Give back exactly the first lines of the entries below, through the line with "Q4: NPN BC337".

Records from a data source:
--

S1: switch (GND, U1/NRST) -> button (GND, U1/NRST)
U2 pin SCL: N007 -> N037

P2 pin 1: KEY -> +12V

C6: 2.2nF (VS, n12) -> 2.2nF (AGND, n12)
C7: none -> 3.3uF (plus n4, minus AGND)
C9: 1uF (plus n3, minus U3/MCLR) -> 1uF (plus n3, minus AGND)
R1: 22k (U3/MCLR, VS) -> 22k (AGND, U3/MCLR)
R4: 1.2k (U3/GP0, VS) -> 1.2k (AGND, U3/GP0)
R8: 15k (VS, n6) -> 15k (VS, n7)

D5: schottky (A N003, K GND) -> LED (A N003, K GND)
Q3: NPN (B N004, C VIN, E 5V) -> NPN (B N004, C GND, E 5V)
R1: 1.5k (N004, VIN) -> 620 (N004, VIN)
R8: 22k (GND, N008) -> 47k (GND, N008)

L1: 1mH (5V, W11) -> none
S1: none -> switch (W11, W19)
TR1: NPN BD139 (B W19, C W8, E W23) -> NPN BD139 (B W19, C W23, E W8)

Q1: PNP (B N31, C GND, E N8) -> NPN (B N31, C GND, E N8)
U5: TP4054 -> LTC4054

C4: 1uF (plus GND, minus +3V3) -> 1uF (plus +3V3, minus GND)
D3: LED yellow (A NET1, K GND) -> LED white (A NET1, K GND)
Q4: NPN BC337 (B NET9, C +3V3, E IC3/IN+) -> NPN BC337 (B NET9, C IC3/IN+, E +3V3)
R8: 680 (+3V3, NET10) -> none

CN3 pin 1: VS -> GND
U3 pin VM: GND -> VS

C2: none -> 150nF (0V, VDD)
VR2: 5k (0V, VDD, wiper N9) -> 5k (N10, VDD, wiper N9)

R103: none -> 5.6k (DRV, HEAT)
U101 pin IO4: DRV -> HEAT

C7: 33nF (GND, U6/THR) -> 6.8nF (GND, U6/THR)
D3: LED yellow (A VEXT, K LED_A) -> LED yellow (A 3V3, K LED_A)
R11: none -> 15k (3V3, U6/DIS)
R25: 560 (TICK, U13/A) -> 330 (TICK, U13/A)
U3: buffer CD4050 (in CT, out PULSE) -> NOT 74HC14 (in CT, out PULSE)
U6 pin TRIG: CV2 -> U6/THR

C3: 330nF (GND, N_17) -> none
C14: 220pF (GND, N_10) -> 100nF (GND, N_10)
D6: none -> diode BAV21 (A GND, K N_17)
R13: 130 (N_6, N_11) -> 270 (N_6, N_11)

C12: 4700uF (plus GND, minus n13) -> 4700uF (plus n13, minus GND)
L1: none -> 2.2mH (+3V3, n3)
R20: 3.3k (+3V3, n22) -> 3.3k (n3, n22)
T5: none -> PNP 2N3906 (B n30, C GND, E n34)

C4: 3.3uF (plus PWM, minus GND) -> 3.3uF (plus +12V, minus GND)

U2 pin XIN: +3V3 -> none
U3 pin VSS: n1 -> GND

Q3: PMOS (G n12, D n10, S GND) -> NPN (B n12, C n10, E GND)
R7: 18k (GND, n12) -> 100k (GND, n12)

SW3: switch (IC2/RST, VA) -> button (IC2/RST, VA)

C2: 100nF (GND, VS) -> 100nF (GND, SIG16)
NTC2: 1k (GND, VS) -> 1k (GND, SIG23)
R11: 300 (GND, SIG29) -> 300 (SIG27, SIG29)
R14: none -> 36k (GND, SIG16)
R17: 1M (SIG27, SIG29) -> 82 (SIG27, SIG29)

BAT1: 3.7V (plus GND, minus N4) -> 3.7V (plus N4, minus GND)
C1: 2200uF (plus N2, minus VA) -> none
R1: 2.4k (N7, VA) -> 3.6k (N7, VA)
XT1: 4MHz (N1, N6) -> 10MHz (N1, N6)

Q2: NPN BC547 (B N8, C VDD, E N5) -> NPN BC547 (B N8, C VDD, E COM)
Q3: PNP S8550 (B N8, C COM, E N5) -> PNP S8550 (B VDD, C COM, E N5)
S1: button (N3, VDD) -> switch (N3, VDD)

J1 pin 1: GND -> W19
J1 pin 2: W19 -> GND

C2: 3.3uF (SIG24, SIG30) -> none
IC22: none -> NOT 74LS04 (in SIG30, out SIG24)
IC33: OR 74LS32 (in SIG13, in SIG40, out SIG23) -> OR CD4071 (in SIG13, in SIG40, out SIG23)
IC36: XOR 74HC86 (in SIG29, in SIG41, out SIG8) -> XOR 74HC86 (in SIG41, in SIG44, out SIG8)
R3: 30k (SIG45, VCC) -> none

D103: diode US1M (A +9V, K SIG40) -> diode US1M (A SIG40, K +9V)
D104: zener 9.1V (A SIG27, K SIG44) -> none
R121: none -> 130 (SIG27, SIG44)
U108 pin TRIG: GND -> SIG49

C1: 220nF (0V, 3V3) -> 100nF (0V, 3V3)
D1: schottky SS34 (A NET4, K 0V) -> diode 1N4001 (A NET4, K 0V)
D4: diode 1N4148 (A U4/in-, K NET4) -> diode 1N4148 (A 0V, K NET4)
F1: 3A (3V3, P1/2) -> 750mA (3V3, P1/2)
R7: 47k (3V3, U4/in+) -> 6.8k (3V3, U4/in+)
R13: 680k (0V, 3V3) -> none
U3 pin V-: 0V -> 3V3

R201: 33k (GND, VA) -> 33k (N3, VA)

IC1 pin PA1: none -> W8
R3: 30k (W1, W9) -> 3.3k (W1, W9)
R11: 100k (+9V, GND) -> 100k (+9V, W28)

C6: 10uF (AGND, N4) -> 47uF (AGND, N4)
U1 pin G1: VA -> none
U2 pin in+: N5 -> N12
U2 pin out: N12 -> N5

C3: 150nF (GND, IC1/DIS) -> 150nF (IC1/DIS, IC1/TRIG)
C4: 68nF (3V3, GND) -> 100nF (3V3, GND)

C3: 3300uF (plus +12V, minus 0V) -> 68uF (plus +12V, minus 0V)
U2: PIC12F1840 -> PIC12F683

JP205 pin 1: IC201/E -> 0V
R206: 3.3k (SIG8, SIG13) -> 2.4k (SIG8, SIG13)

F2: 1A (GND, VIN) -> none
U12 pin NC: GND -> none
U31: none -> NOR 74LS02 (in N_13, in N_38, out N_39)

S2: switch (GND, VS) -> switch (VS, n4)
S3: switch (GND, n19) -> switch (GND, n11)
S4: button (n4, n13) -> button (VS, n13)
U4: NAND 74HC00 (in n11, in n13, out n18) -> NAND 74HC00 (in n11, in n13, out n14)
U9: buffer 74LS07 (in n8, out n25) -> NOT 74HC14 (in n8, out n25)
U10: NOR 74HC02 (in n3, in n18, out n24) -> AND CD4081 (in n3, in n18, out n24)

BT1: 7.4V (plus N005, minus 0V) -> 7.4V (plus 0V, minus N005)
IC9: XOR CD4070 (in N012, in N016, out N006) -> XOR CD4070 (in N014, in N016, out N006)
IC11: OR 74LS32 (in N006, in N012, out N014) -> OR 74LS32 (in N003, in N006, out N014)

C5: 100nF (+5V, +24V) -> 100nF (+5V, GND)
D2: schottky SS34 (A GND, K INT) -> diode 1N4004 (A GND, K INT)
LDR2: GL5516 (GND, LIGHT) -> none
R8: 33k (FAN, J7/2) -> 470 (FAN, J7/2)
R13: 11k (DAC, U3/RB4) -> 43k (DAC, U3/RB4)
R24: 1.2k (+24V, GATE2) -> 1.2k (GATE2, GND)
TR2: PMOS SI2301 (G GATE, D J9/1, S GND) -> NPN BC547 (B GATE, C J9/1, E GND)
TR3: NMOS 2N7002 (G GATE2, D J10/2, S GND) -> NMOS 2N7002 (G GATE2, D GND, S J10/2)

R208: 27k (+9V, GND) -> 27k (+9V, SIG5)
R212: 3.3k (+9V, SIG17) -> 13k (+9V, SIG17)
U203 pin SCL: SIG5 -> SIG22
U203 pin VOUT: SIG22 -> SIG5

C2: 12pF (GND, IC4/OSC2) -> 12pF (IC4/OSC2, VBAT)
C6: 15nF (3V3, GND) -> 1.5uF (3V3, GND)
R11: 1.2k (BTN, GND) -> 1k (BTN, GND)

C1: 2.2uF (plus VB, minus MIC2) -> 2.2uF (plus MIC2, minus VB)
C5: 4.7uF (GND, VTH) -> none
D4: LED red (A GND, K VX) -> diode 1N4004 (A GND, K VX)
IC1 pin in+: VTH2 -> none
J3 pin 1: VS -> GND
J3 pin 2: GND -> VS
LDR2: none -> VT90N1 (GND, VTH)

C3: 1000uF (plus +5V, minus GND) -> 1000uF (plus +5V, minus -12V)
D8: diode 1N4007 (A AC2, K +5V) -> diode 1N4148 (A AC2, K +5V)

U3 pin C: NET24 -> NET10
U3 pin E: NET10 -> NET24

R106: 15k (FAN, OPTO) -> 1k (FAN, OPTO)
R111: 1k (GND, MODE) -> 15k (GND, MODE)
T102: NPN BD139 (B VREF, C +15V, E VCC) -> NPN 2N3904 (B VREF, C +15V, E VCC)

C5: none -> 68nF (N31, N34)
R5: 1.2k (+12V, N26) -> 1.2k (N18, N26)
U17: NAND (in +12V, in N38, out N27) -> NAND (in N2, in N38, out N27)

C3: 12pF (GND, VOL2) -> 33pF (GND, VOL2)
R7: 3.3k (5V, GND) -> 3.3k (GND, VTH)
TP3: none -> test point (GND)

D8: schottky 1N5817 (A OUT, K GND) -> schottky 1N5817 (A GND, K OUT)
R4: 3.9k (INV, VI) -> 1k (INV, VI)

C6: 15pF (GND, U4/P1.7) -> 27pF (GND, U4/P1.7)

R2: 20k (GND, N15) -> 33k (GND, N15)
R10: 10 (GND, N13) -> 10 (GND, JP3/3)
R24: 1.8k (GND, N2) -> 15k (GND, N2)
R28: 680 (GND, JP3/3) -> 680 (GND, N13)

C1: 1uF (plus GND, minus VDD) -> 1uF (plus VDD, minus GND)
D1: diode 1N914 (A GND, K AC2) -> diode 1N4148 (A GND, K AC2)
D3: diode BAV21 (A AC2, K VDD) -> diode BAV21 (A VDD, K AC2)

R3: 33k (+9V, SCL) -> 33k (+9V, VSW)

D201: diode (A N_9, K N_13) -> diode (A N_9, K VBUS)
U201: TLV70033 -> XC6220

--

__Task answer__
S1: switch (GND, U1/NRST) -> button (GND, U1/NRST)
U2 pin SCL: N007 -> N037

P2 pin 1: KEY -> +12V

C6: 2.2nF (VS, n12) -> 2.2nF (AGND, n12)
C7: none -> 3.3uF (plus n4, minus AGND)
C9: 1uF (plus n3, minus U3/MCLR) -> 1uF (plus n3, minus AGND)
R1: 22k (U3/MCLR, VS) -> 22k (AGND, U3/MCLR)
R4: 1.2k (U3/GP0, VS) -> 1.2k (AGND, U3/GP0)
R8: 15k (VS, n6) -> 15k (VS, n7)

D5: schottky (A N003, K GND) -> LED (A N003, K GND)
Q3: NPN (B N004, C VIN, E 5V) -> NPN (B N004, C GND, E 5V)
R1: 1.5k (N004, VIN) -> 620 (N004, VIN)
R8: 22k (GND, N008) -> 47k (GND, N008)

L1: 1mH (5V, W11) -> none
S1: none -> switch (W11, W19)
TR1: NPN BD139 (B W19, C W8, E W23) -> NPN BD139 (B W19, C W23, E W8)

Q1: PNP (B N31, C GND, E N8) -> NPN (B N31, C GND, E N8)
U5: TP4054 -> LTC4054

C4: 1uF (plus GND, minus +3V3) -> 1uF (plus +3V3, minus GND)
D3: LED yellow (A NET1, K GND) -> LED white (A NET1, K GND)
Q4: NPN BC337 (B NET9, C +3V3, E IC3/IN+) -> NPN BC337 (B NET9, C IC3/IN+, E +3V3)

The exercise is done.